» **DIRECTIONS**
Return the lines beginning at the one that contains "DHT3 pin DATA: A11 -> none" and continuing to the end of the entries, including both ends, exactly as written and nothing else.

....

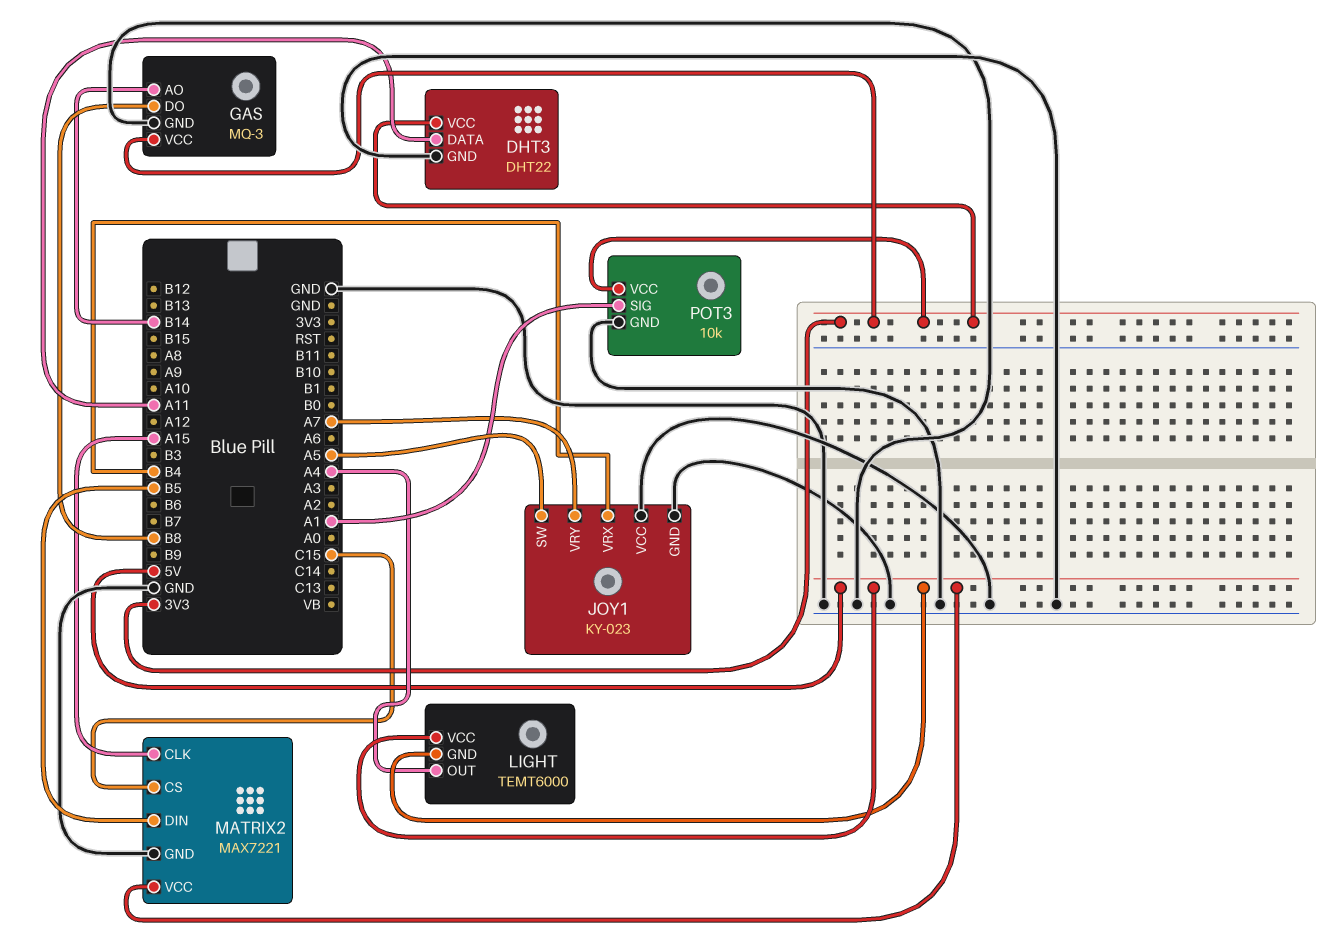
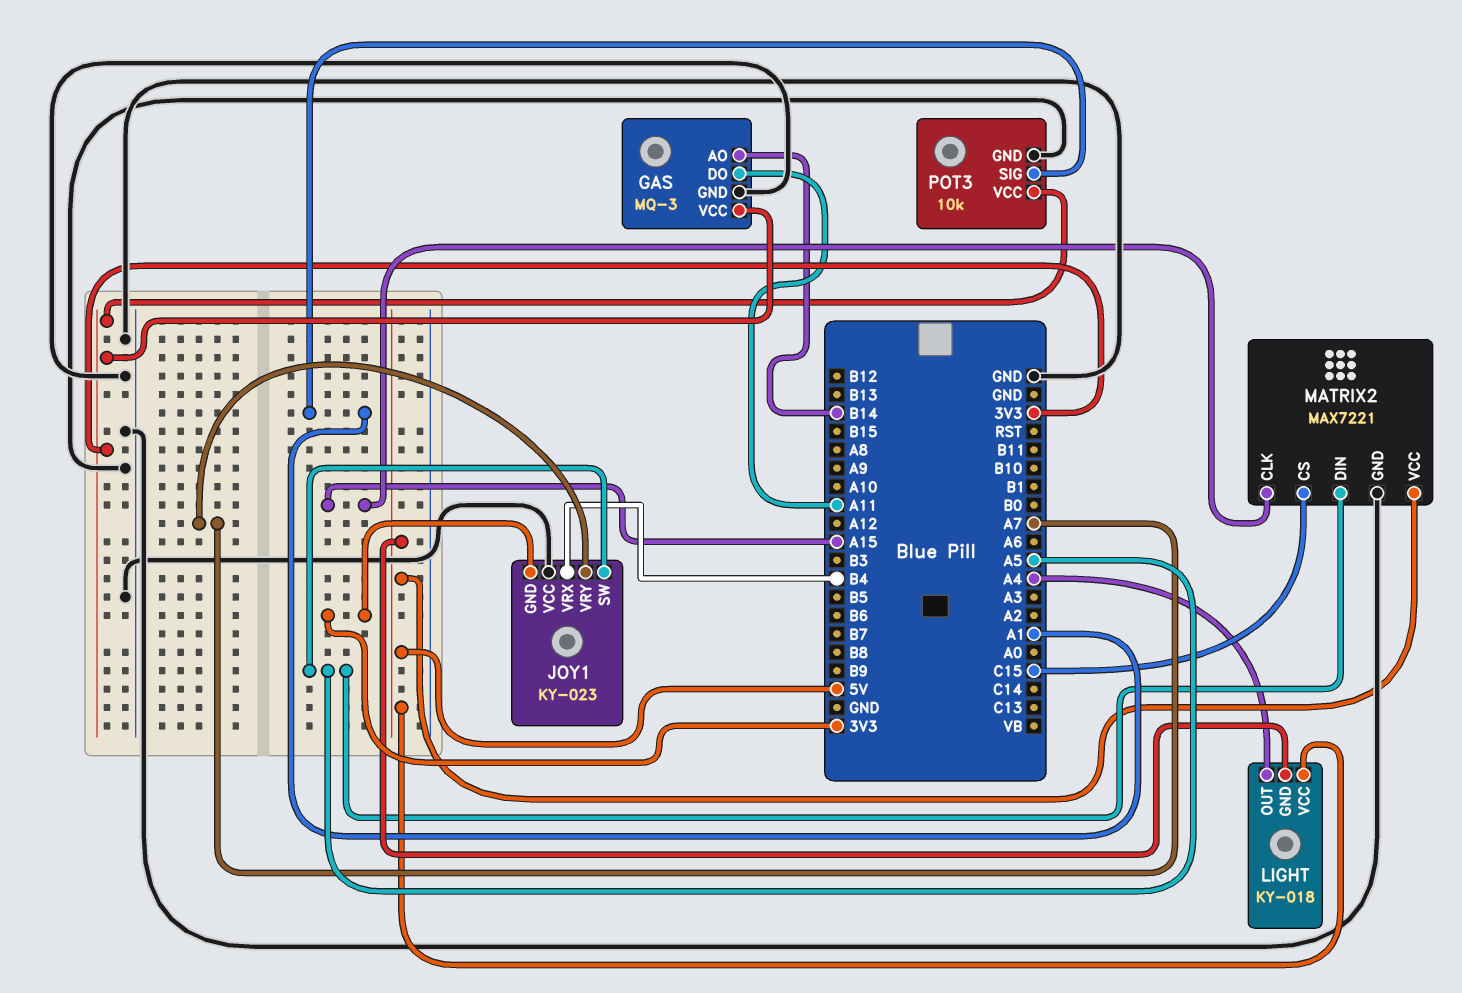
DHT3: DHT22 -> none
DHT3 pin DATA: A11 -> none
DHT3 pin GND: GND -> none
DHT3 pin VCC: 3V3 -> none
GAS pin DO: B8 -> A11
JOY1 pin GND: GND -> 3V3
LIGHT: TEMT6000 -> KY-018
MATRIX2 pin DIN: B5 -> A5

....

» **FINISHED TASK**
DHT3 pin DATA: A11 -> none
DHT3 pin GND: GND -> none
DHT3 pin VCC: 3V3 -> none
GAS pin DO: B8 -> A11
JOY1 pin GND: GND -> 3V3
LIGHT: TEMT6000 -> KY-018
MATRIX2 pin DIN: B5 -> A5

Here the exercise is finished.